Reproduce every line in the items below, unchanged and in the same order.

— start —

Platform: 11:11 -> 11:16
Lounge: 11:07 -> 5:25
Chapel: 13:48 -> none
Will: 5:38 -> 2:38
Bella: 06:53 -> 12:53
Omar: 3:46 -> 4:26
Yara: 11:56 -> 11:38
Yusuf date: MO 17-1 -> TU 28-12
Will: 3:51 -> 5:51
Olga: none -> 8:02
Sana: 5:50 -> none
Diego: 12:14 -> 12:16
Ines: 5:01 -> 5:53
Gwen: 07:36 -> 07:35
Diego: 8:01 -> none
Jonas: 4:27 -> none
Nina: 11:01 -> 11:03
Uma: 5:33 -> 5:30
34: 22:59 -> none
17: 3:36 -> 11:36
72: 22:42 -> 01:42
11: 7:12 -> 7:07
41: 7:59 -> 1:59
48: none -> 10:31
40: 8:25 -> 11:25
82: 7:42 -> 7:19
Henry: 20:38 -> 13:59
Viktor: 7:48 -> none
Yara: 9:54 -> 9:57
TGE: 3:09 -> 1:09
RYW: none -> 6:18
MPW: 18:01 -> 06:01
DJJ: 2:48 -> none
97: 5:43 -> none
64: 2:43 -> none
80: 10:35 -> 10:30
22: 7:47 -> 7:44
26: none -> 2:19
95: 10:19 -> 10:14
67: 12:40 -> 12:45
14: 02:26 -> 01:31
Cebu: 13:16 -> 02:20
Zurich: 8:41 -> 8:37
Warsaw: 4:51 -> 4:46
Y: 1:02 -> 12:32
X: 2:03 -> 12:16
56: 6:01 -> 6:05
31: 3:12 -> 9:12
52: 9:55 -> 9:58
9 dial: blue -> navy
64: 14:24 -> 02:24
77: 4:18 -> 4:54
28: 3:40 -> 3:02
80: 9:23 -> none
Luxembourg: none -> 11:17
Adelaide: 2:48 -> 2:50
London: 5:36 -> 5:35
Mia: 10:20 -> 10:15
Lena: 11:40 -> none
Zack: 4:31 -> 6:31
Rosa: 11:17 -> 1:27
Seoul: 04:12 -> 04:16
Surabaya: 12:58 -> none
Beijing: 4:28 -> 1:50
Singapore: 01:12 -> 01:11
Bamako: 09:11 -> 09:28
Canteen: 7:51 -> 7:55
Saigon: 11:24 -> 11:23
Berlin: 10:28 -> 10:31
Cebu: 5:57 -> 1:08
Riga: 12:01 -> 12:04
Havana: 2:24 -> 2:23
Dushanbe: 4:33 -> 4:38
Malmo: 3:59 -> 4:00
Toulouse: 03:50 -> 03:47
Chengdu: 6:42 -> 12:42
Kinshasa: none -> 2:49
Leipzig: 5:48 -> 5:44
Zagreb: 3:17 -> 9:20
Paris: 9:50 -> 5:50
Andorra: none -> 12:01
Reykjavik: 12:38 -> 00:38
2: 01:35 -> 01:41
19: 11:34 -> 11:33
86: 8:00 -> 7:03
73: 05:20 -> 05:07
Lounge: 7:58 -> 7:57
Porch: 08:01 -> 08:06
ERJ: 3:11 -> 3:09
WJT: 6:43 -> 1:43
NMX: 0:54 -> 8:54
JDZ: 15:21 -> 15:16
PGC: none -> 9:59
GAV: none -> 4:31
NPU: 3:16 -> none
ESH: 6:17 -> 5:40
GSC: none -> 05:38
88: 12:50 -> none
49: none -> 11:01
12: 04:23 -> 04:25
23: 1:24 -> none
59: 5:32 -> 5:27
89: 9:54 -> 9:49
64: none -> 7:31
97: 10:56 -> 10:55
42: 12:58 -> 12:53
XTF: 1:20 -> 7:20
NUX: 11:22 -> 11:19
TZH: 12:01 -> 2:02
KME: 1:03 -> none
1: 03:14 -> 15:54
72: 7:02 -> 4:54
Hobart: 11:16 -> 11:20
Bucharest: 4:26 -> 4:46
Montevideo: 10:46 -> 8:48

— end —

▶ [RESULT OF THE EXERCISE]:
Platform: 11:11 -> 11:16
Lounge: 11:07 -> 5:25
Chapel: 13:48 -> none
Will: 5:38 -> 2:38
Bella: 06:53 -> 12:53
Omar: 3:46 -> 4:26
Yara: 11:56 -> 11:38
Yusuf date: MO 17-1 -> TU 28-12
Will: 3:51 -> 5:51
Olga: none -> 8:02
Sana: 5:50 -> none
Diego: 12:14 -> 12:16
Ines: 5:01 -> 5:53
Gwen: 07:36 -> 07:35
Diego: 8:01 -> none
Jonas: 4:27 -> none
Nina: 11:01 -> 11:03
Uma: 5:33 -> 5:30
34: 22:59 -> none
17: 3:36 -> 11:36
72: 22:42 -> 01:42
11: 7:12 -> 7:07
41: 7:59 -> 1:59
48: none -> 10:31
40: 8:25 -> 11:25
82: 7:42 -> 7:19
Henry: 20:38 -> 13:59
Viktor: 7:48 -> none
Yara: 9:54 -> 9:57
TGE: 3:09 -> 1:09
RYW: none -> 6:18
MPW: 18:01 -> 06:01
DJJ: 2:48 -> none
97: 5:43 -> none
64: 2:43 -> none
80: 10:35 -> 10:30
22: 7:47 -> 7:44
26: none -> 2:19
95: 10:19 -> 10:14
67: 12:40 -> 12:45
14: 02:26 -> 01:31
Cebu: 13:16 -> 02:20
Zurich: 8:41 -> 8:37
Warsaw: 4:51 -> 4:46
Y: 1:02 -> 12:32
X: 2:03 -> 12:16
56: 6:01 -> 6:05
31: 3:12 -> 9:12
52: 9:55 -> 9:58
9 dial: blue -> navy
64: 14:24 -> 02:24
77: 4:18 -> 4:54
28: 3:40 -> 3:02
80: 9:23 -> none
Luxembourg: none -> 11:17
Adelaide: 2:48 -> 2:50
London: 5:36 -> 5:35
Mia: 10:20 -> 10:15
Lena: 11:40 -> none
Zack: 4:31 -> 6:31
Rosa: 11:17 -> 1:27
Seoul: 04:12 -> 04:16
Surabaya: 12:58 -> none
Beijing: 4:28 -> 1:50
Singapore: 01:12 -> 01:11
Bamako: 09:11 -> 09:28
Canteen: 7:51 -> 7:55
Saigon: 11:24 -> 11:23
Berlin: 10:28 -> 10:31
Cebu: 5:57 -> 1:08
Riga: 12:01 -> 12:04
Havana: 2:24 -> 2:23
Dushanbe: 4:33 -> 4:38
Malmo: 3:59 -> 4:00
Toulouse: 03:50 -> 03:47
Chengdu: 6:42 -> 12:42
Kinshasa: none -> 2:49
Leipzig: 5:48 -> 5:44
Zagreb: 3:17 -> 9:20
Paris: 9:50 -> 5:50
Andorra: none -> 12:01
Reykjavik: 12:38 -> 00:38
2: 01:35 -> 01:41
19: 11:34 -> 11:33
86: 8:00 -> 7:03
73: 05:20 -> 05:07
Lounge: 7:58 -> 7:57
Porch: 08:01 -> 08:06
ERJ: 3:11 -> 3:09
WJT: 6:43 -> 1:43
NMX: 0:54 -> 8:54
JDZ: 15:21 -> 15:16
PGC: none -> 9:59
GAV: none -> 4:31
NPU: 3:16 -> none
ESH: 6:17 -> 5:40
GSC: none -> 05:38
88: 12:50 -> none
49: none -> 11:01
12: 04:23 -> 04:25
23: 1:24 -> none
59: 5:32 -> 5:27
89: 9:54 -> 9:49
64: none -> 7:31
97: 10:56 -> 10:55
42: 12:58 -> 12:53
XTF: 1:20 -> 7:20
NUX: 11:22 -> 11:19
TZH: 12:01 -> 2:02
KME: 1:03 -> none
1: 03:14 -> 15:54
72: 7:02 -> 4:54
Hobart: 11:16 -> 11:20
Bucharest: 4:26 -> 4:46
Montevideo: 10:46 -> 8:48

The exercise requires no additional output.